**Scene comparison data**
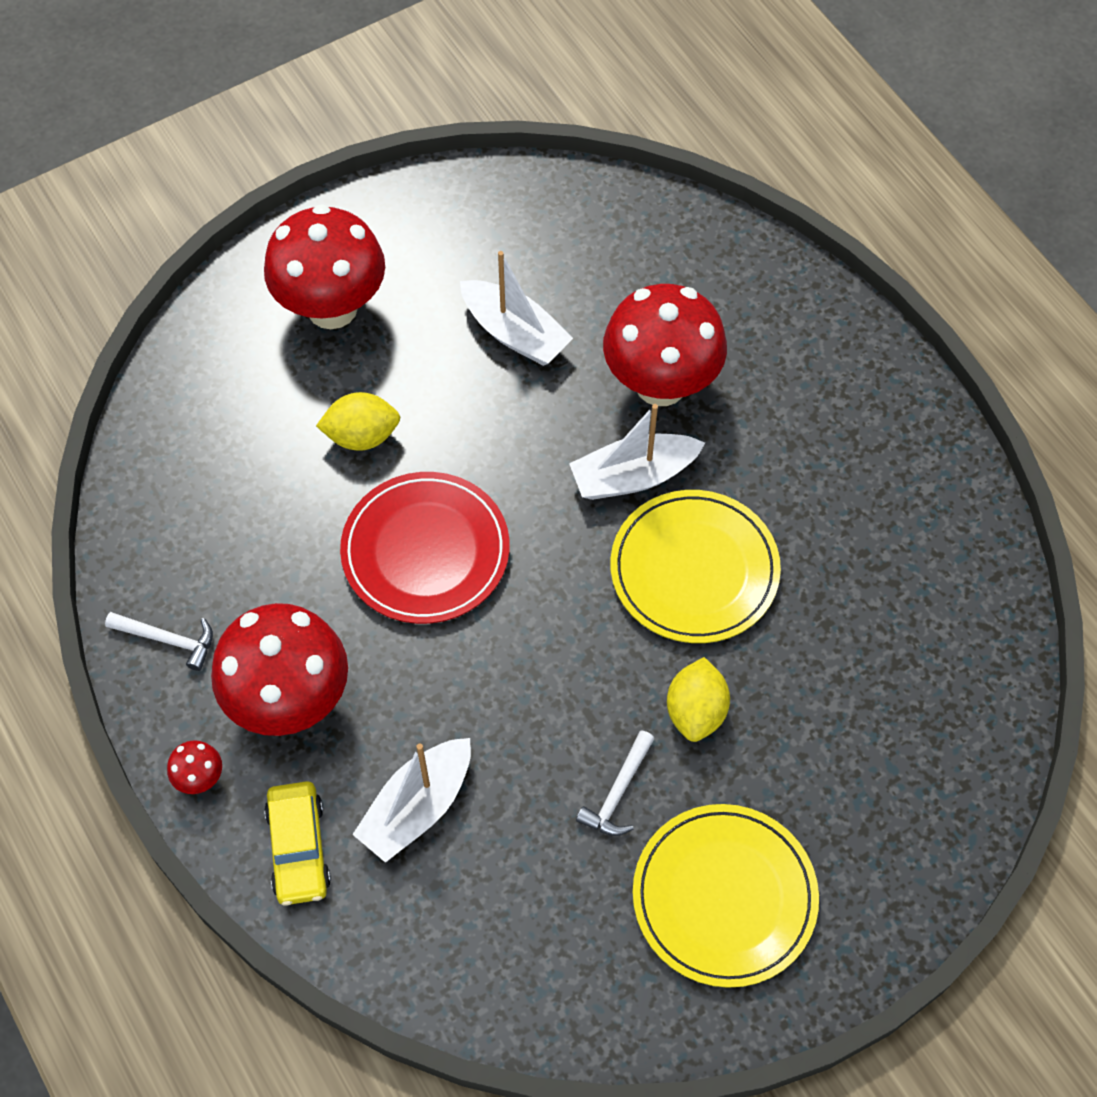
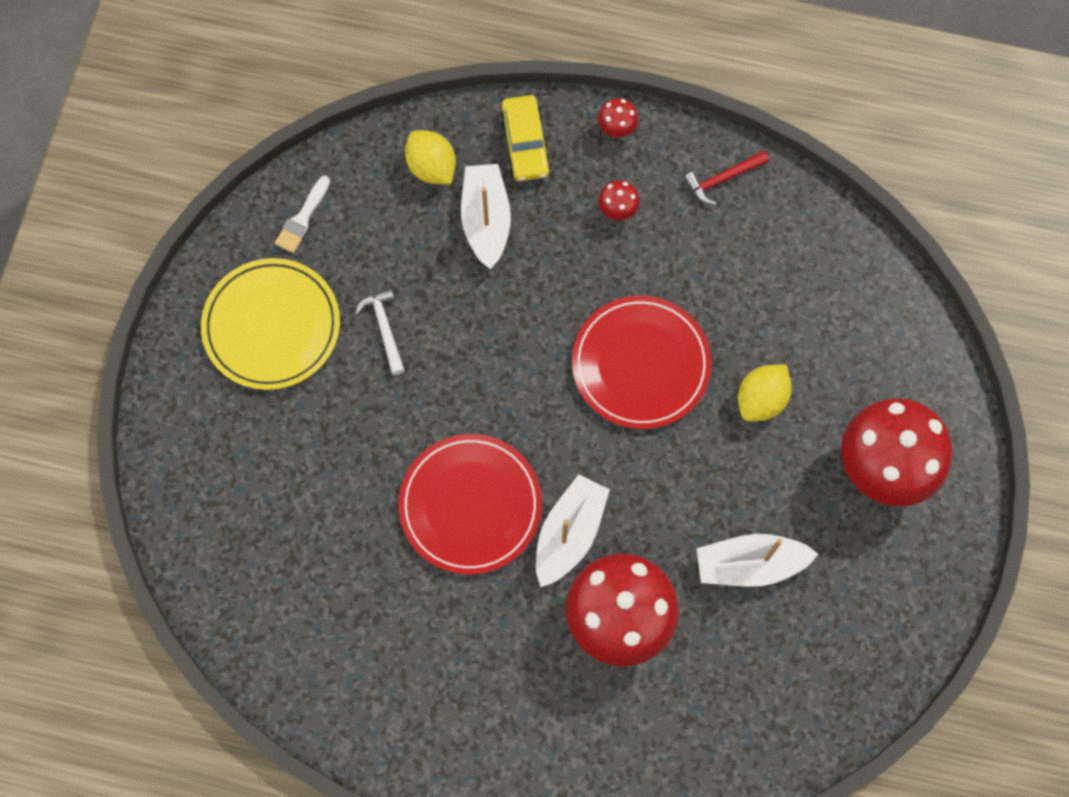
camera: 135 degrees right, 10 degrees up
white hammer [105,612,213,671] -> red hammer [684,151,769,206]
red mushroom [211,603,348,736] -> red mushroom [598,180,640,220], size x0.40
yellow car [264,781,331,906] -> yellow car turned 135 degrees counterclockwise [500,95,551,181]
yellow plate [610,490,781,643] -> red plate [398,434,542,574]
yellow lemon [667,657,730,742] -> yellow lemon moved to [405,130,456,184]
none -> white brush [275,176,330,253]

**Exercise prompt**
Of the lines in the data, report each one containing the string "white".

**Written answer**
white hammer [105,612,213,671] -> red hammer [684,151,769,206]
none -> white brush [275,176,330,253]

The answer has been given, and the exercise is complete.